◆ Aim of the task
Your answer is the line containing "U201 pin VIN: VBUS -> VDD" plus every line after it through the end of the records, printed exactly and free of pictures.

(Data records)
- - - - -

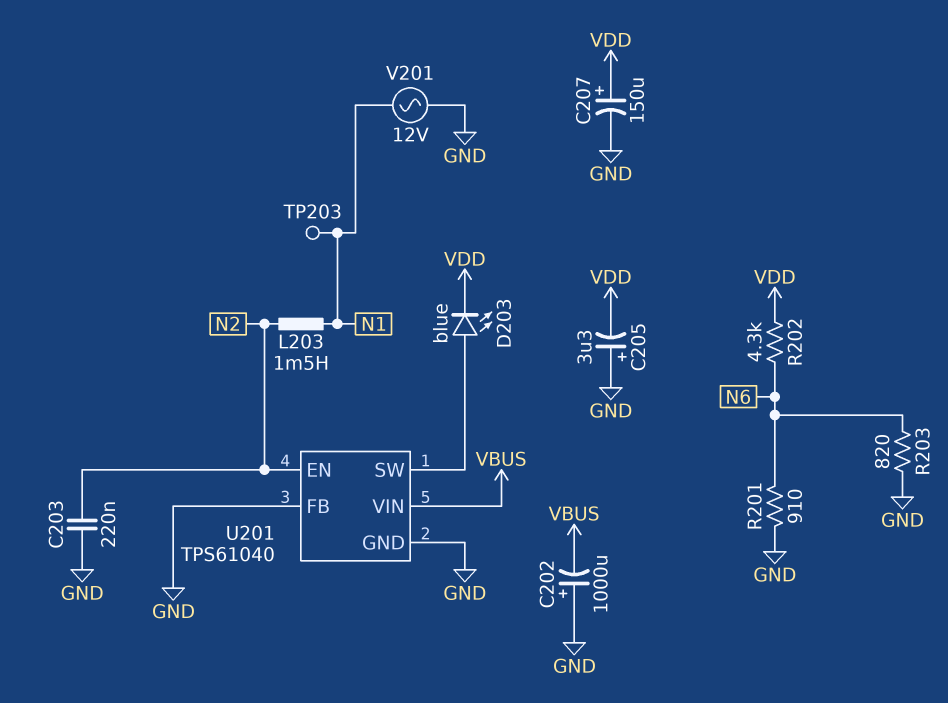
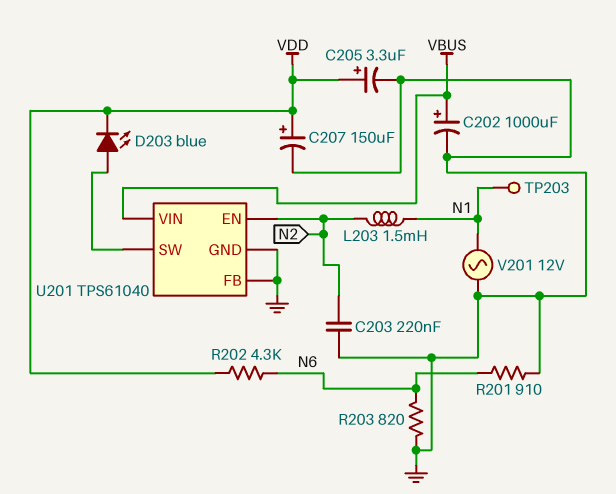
C202: 1000uF (plus GND, minus VBUS) -> 1000uF (plus VBUS, minus GND)
C205: 3.3uF (plus GND, minus VDD) -> 3.3uF (plus VDD, minus GND)

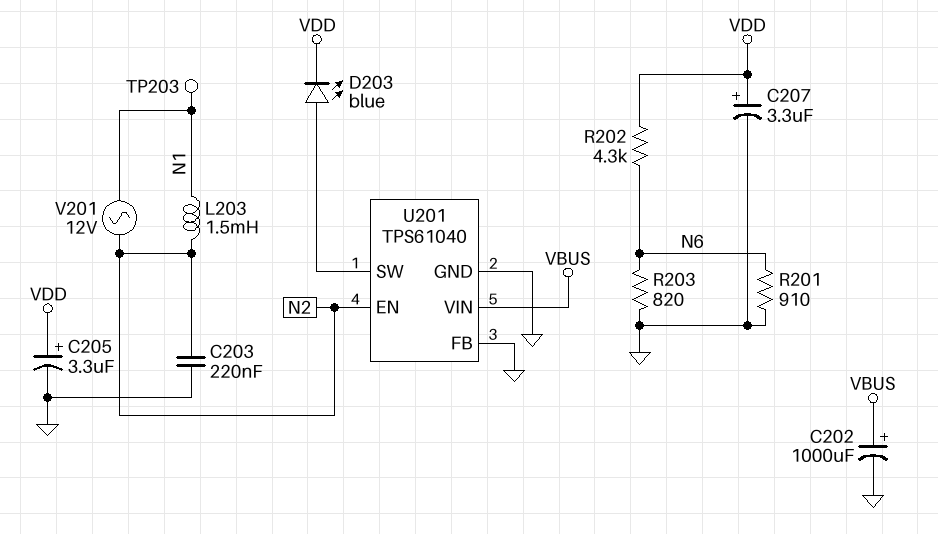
C207: 150uF (plus VDD, minus GND) -> 3.3uF (plus VDD, minus GND)
V201: AC 12V (GND, N1) -> AC 12V (N1, N2)

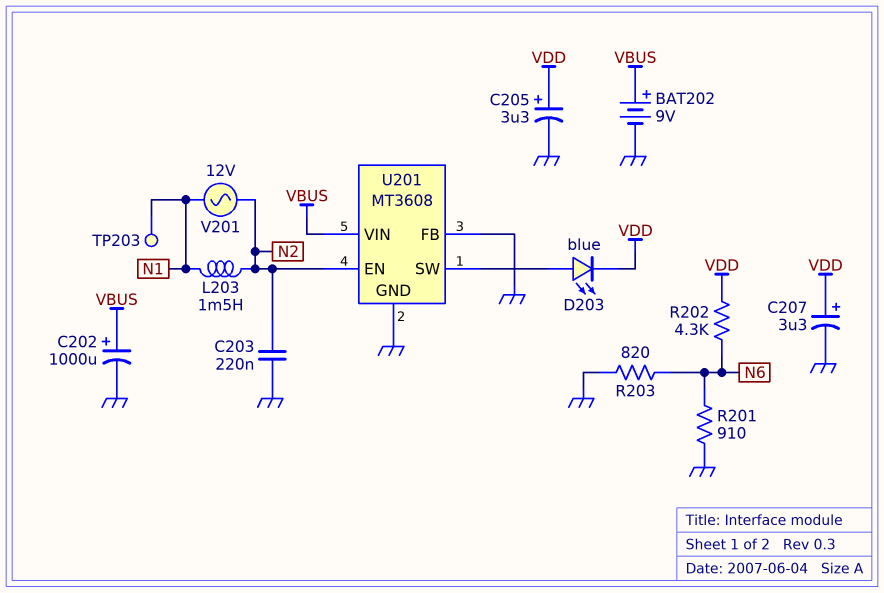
BAT202: none -> 9V (plus VBUS, minus GND)
U201: TPS61040 -> MT3608

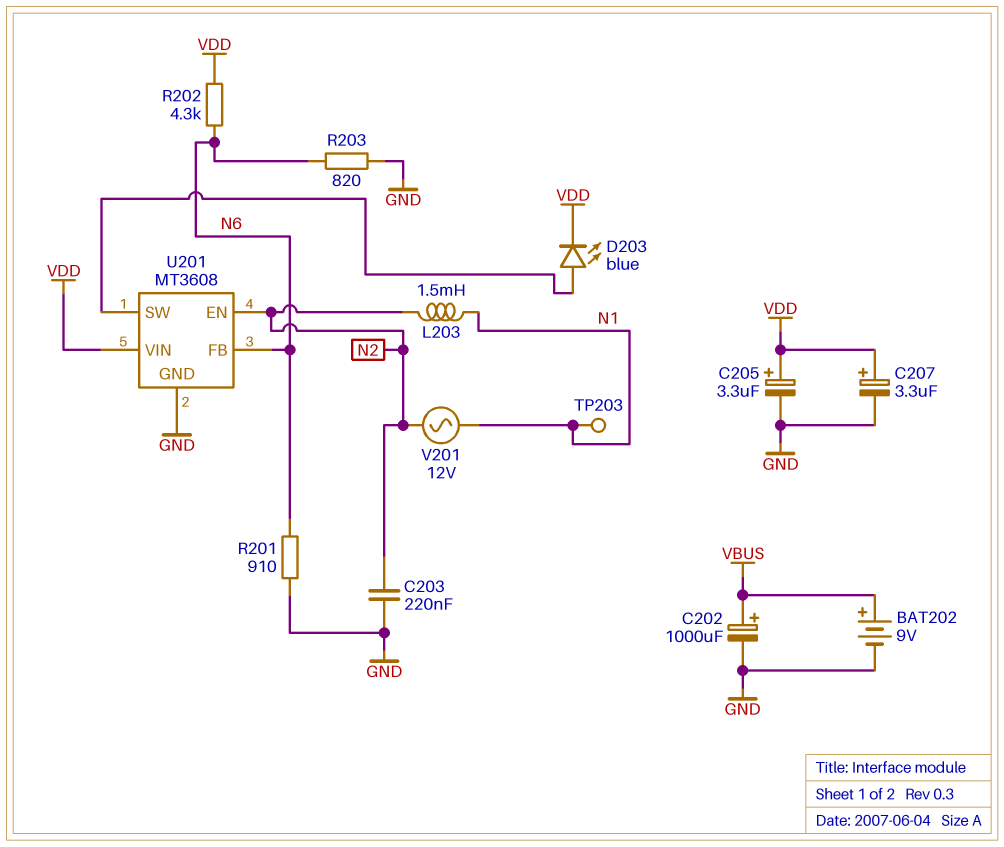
U201 pin FB: GND -> N6
U201 pin VIN: VBUS -> VDD

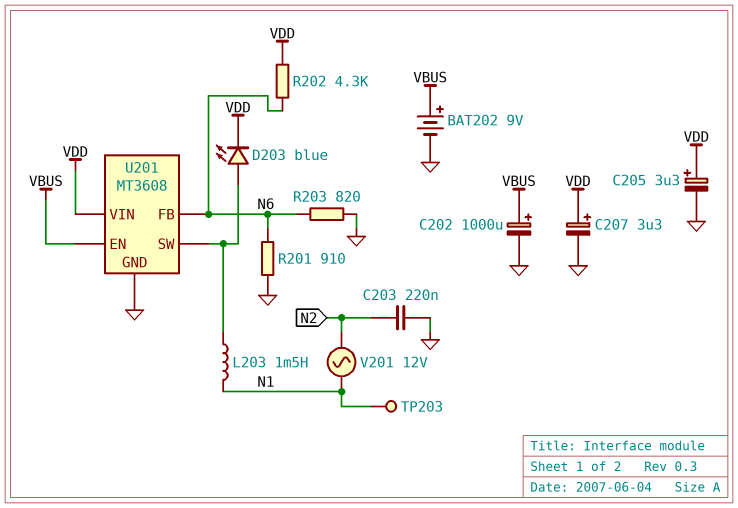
L203: 1.5mH (N1, N2) -> 1.5mH (N1, U201/SW)
U201 pin EN: N2 -> VBUS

- - - - -

◆ Reply to the exercise
U201 pin VIN: VBUS -> VDD

L203: 1.5mH (N1, N2) -> 1.5mH (N1, U201/SW)
U201 pin EN: N2 -> VBUS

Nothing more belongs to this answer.